Task instructions >>
Would you please return the lines of the entries below starting at the line that has "sun lounger: (405, 292)" and ending at the line that has "rug: (326, 149) -> (203, 163), turned 90", both included, exactly as they are?

(Data extracted from a collection)
******************************

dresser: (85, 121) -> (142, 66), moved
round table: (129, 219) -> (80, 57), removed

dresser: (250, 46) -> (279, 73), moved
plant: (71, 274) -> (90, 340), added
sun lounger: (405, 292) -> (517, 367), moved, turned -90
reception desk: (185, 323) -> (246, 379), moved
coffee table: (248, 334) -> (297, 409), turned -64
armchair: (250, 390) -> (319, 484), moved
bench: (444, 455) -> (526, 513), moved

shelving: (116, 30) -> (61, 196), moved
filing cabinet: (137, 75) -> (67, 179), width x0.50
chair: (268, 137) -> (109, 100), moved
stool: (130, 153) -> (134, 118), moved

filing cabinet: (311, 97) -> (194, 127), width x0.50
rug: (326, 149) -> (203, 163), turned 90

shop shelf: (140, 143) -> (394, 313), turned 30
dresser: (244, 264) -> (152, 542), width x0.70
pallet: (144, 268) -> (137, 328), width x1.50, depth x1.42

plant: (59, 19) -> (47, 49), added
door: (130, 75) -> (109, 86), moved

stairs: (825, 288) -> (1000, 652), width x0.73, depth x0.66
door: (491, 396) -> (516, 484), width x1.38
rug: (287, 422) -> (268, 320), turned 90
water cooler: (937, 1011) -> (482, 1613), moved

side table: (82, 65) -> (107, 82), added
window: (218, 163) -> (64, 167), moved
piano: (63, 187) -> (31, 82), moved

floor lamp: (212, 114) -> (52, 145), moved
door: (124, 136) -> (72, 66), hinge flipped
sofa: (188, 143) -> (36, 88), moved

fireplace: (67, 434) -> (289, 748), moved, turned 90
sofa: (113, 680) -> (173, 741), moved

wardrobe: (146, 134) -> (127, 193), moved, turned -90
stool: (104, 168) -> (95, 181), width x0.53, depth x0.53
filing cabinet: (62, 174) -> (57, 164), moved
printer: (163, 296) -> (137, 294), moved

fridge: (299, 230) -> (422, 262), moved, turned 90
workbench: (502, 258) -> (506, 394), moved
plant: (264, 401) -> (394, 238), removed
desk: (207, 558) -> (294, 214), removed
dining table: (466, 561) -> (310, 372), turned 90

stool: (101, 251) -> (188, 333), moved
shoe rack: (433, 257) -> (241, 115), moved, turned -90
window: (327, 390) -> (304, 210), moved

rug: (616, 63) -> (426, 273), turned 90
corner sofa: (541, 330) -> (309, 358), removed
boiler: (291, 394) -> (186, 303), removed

******************************

Written answer >>
sun lounger: (405, 292) -> (517, 367), moved, turned -90
reception desk: (185, 323) -> (246, 379), moved
coffee table: (248, 334) -> (297, 409), turned -64
armchair: (250, 390) -> (319, 484), moved
bench: (444, 455) -> (526, 513), moved

shelving: (116, 30) -> (61, 196), moved
filing cabinet: (137, 75) -> (67, 179), width x0.50
chair: (268, 137) -> (109, 100), moved
stool: (130, 153) -> (134, 118), moved

filing cabinet: (311, 97) -> (194, 127), width x0.50
rug: (326, 149) -> (203, 163), turned 90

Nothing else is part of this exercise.